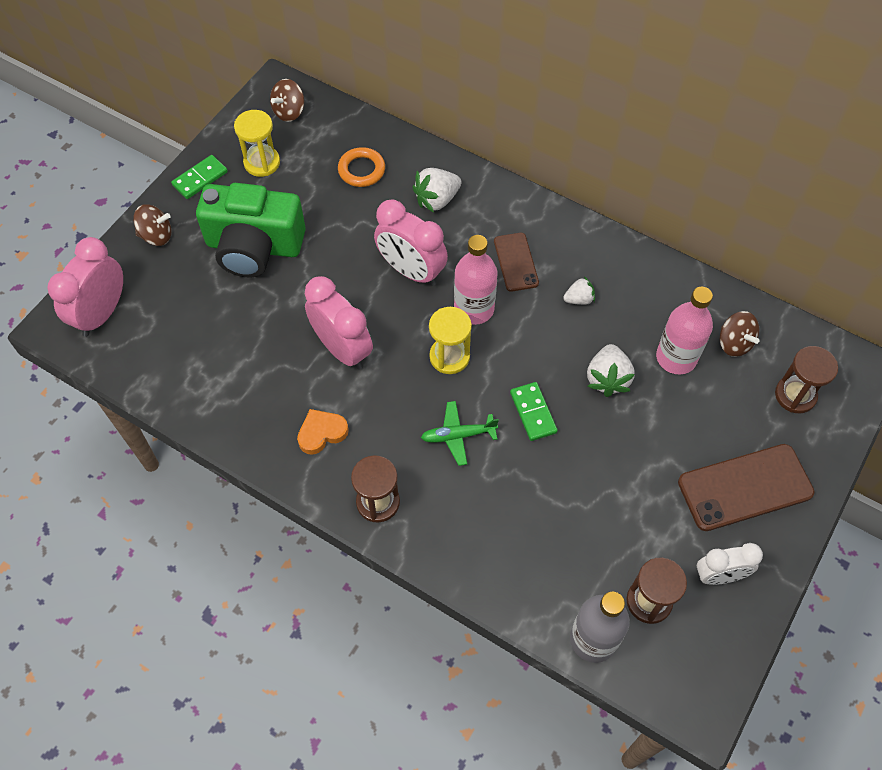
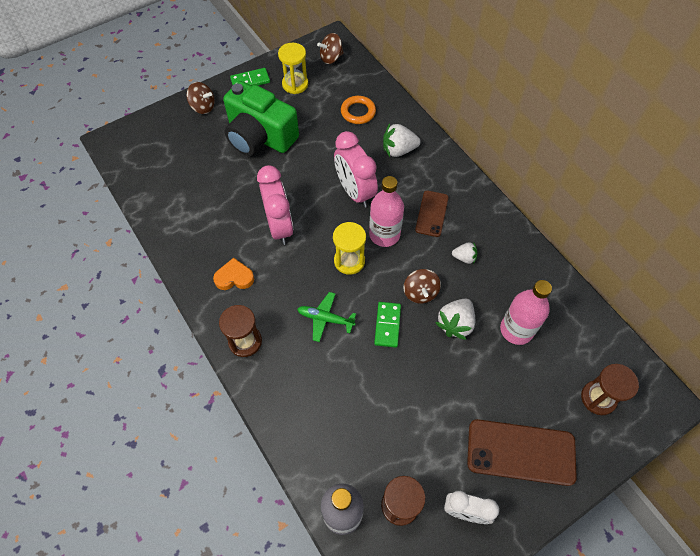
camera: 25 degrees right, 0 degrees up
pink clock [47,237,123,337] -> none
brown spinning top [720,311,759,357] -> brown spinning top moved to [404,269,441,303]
★ ★ ★
#### TASK INSTRUCTIONS
Once the line with "pink clock [47,237,123,337] -> none" is located in the data above, repeat it and every later line through the end, exactly.

#### ANSWER SPACE
pink clock [47,237,123,337] -> none
brown spinning top [720,311,759,357] -> brown spinning top moved to [404,269,441,303]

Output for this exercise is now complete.